Object matching data

++++++++++

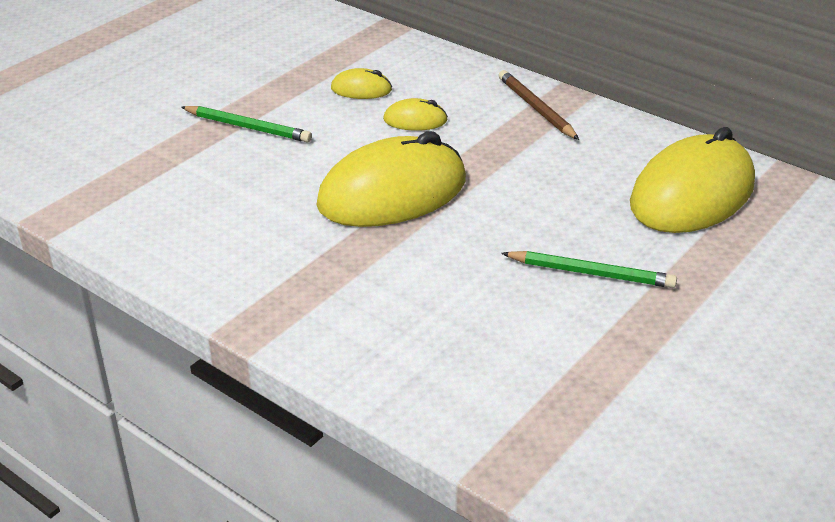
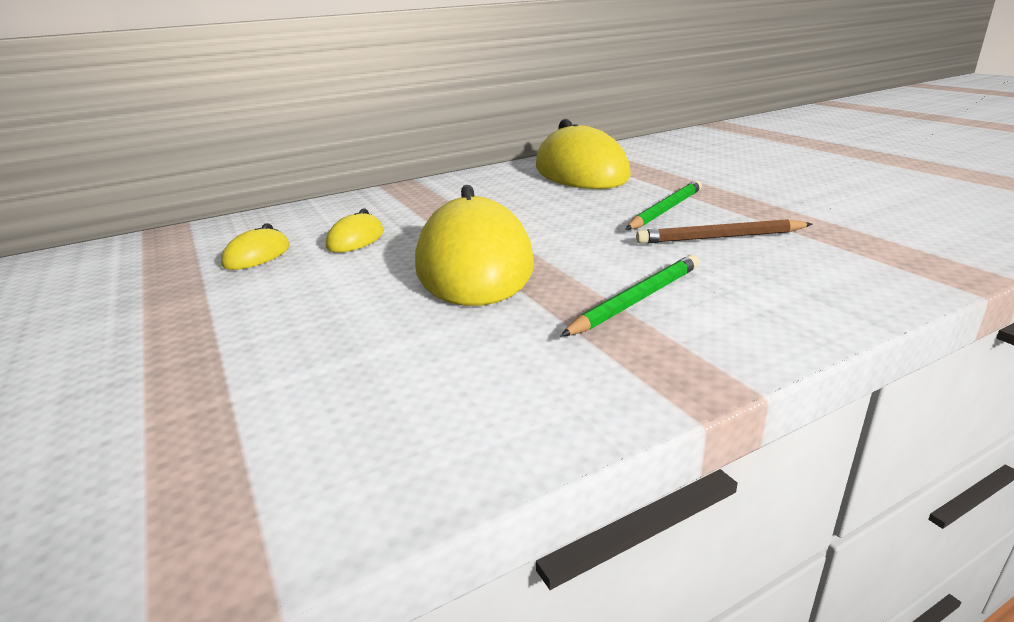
camera: 65 degrees left, 10 degrees down
(248, 127) = (225, 330): green pencil -> green pencil (637, 300)
(536, 108) = (406, 196): brown pencil -> brown pencil (719, 237)

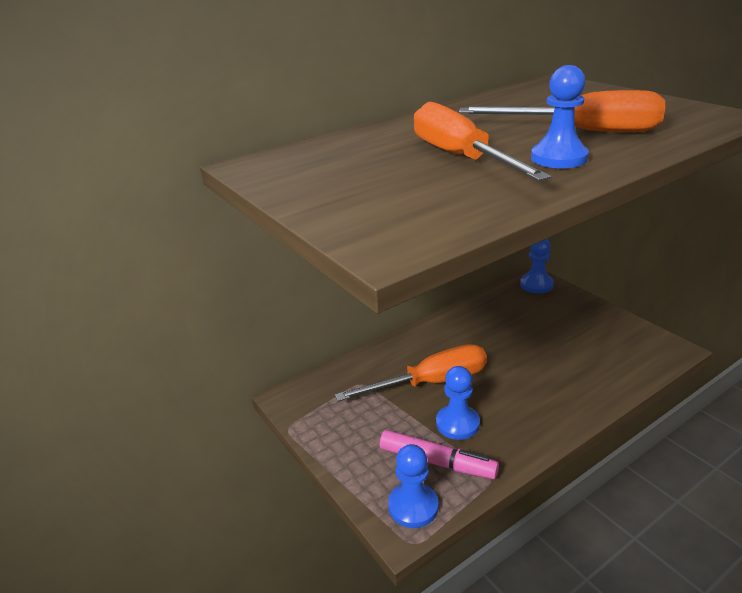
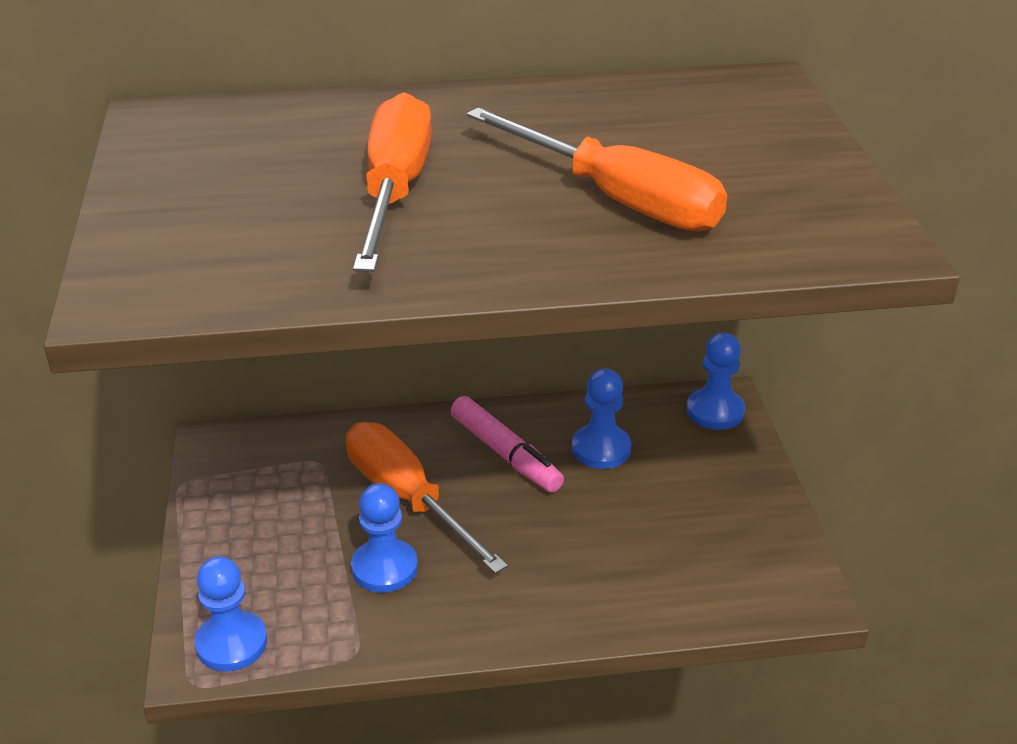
camera: 25 degrees right, 5 degrees up
(431, 382) = (407, 498): orange screwdriver -> orange screwdriver turned 135 degrees counterclockwise
(437, 462) = (310, 605): pink marker -> pink marker (505, 454)
(559, 158) = (505, 237): blue pawn -> blue pawn (601, 449)

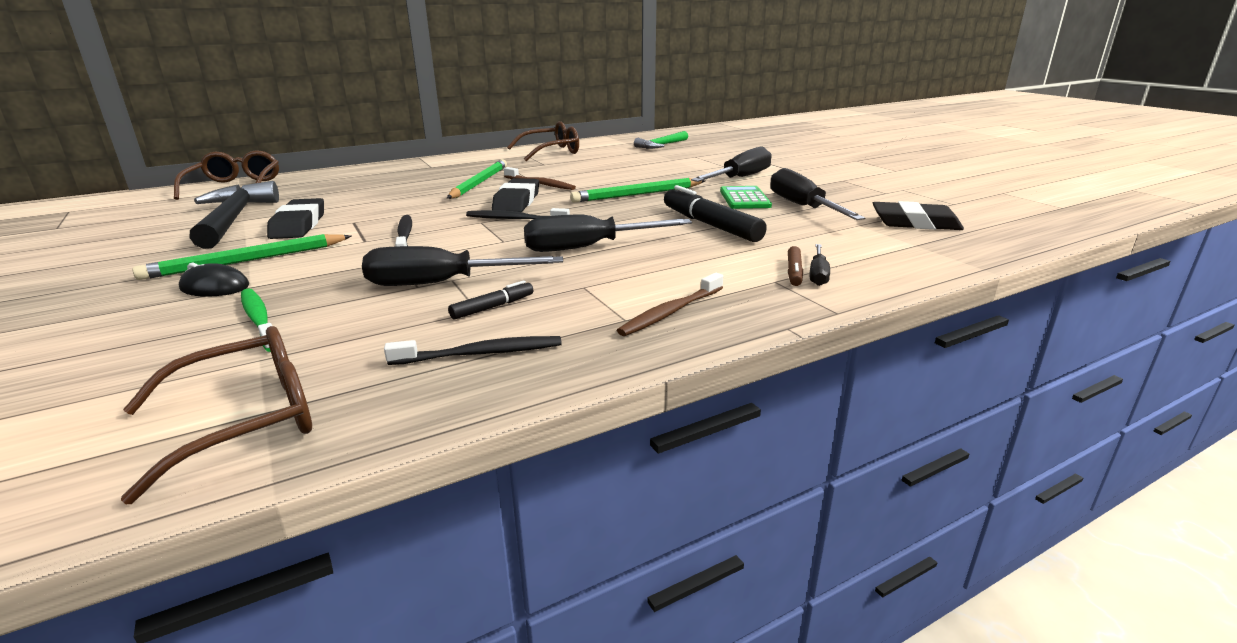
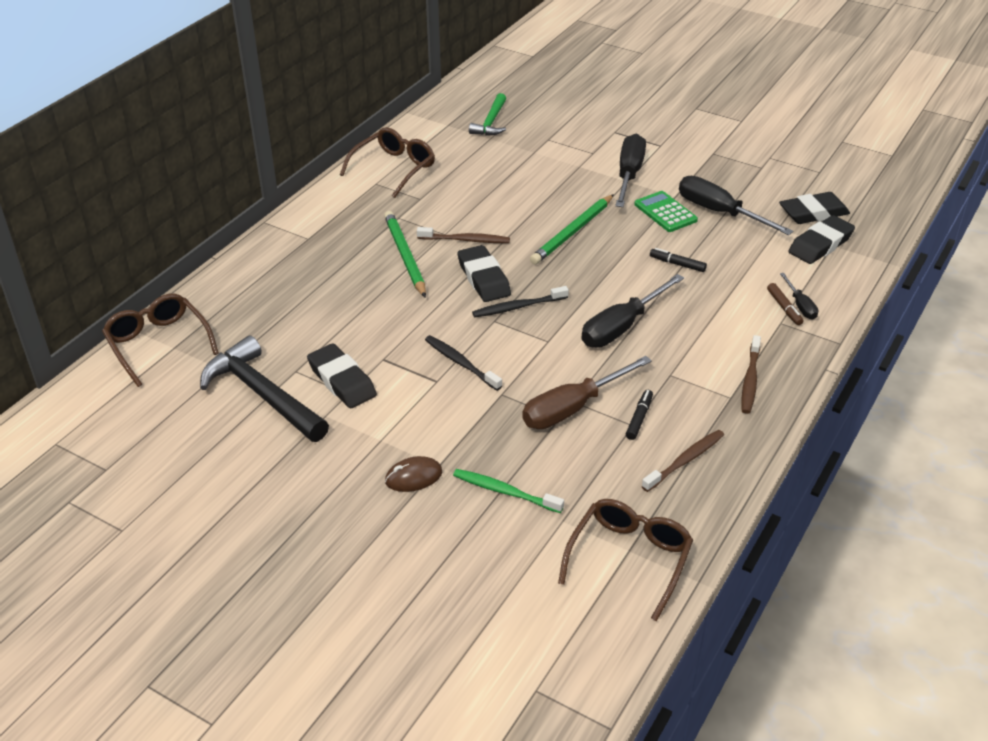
camera: 30 degrees left, 15 degrees up
(215, 287) = (413, 477): black mouse -> brown mouse
(247, 261) = (383, 441): green pencil -> none
(442, 283) = (573, 408): black screwdriver -> brown screwdriver
(480, 354) = (685, 461): black toothbrush -> brown toothbrush
(710, 225) = (677, 264): black marker -> black marker, size x0.49
(899, 242) = (820, 244): none -> black eraser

++++++++++

Within the records, filter for lines that contain the word "pencil" and show each one.

(248, 127) = (225, 330): green pencil -> green pencil (637, 300)
(536, 108) = (406, 196): brown pencil -> brown pencil (719, 237)
(247, 261) = (383, 441): green pencil -> none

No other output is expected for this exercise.